_What is required_. Gather every line in the items below that contains the string "numericTimeSignature".

_Given records_.

────────────────

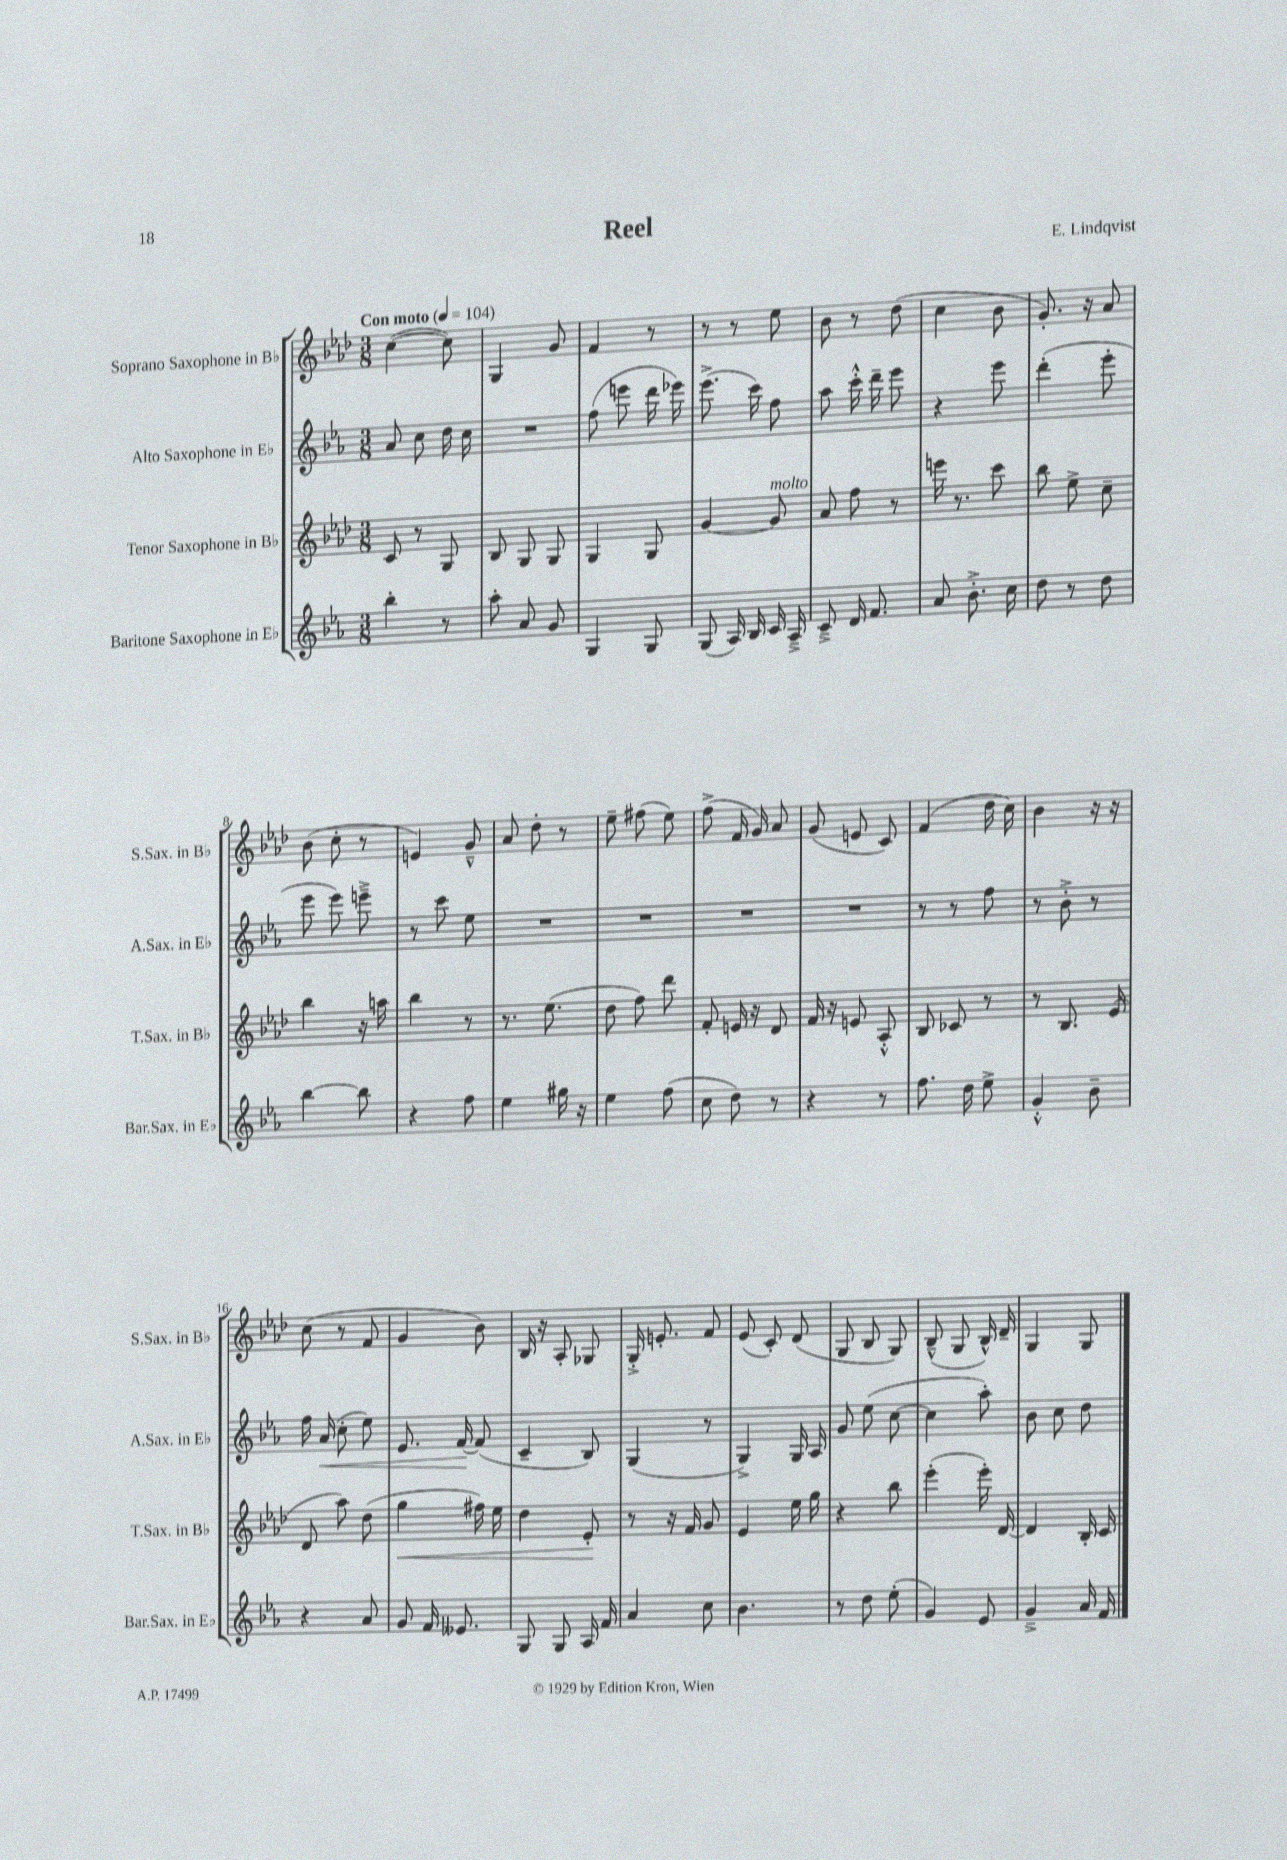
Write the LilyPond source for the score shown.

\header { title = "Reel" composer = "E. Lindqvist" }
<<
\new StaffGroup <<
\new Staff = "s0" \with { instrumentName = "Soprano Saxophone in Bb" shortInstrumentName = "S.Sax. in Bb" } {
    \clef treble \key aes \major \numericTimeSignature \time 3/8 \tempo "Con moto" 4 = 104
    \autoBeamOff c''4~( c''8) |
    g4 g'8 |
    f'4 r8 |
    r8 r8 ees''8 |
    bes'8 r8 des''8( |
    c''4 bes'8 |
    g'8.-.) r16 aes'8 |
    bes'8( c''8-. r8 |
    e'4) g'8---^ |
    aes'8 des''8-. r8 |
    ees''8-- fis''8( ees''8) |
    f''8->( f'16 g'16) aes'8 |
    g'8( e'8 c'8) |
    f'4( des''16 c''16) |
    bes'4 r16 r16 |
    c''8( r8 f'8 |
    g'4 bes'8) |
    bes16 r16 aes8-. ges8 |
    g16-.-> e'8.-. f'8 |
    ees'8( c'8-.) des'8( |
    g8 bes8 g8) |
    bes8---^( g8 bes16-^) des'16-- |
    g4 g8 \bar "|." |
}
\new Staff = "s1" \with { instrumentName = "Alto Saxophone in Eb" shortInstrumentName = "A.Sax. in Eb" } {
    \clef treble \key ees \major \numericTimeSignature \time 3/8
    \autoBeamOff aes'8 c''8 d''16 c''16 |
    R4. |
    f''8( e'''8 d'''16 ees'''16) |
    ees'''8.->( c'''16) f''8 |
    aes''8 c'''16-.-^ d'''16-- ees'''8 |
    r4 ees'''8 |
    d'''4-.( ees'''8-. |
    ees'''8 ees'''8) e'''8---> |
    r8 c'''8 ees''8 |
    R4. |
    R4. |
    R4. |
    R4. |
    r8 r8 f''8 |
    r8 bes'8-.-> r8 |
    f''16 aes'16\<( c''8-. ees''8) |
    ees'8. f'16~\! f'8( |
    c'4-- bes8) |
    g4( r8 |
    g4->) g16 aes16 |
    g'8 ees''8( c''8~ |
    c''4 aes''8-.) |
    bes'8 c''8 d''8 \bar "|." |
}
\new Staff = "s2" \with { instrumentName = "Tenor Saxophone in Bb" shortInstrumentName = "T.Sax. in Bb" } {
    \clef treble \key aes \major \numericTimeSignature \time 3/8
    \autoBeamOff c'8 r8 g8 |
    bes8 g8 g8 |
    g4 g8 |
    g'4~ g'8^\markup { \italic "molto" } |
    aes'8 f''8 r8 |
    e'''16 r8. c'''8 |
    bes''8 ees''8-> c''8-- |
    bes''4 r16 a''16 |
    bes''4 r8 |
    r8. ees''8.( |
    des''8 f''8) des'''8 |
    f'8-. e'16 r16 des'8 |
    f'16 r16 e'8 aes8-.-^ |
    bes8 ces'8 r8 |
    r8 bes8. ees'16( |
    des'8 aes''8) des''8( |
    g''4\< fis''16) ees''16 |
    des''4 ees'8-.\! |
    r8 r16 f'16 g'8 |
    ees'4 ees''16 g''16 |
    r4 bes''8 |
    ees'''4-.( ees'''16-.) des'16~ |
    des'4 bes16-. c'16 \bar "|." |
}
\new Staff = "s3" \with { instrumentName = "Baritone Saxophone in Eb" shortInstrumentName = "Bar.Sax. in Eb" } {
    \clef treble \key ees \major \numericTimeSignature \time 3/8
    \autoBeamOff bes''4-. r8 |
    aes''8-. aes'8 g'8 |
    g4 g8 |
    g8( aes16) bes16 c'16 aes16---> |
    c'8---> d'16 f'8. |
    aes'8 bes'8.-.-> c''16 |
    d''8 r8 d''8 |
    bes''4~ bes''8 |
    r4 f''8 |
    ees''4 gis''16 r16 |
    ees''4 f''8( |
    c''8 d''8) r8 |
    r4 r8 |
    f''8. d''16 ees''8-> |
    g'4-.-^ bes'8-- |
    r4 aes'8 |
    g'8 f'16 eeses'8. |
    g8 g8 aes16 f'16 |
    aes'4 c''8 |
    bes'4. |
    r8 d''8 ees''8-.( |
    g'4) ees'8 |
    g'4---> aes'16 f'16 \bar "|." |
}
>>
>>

────────────────

_Full solution_.
    \clef treble \key aes \major \numericTimeSignature \time 3/8 \tempo "Con moto" 4 = 104
    \clef treble \key ees \major \numericTimeSignature \time 3/8
    \clef treble \key aes \major \numericTimeSignature \time 3/8
    \clef treble \key ees \major \numericTimeSignature \time 3/8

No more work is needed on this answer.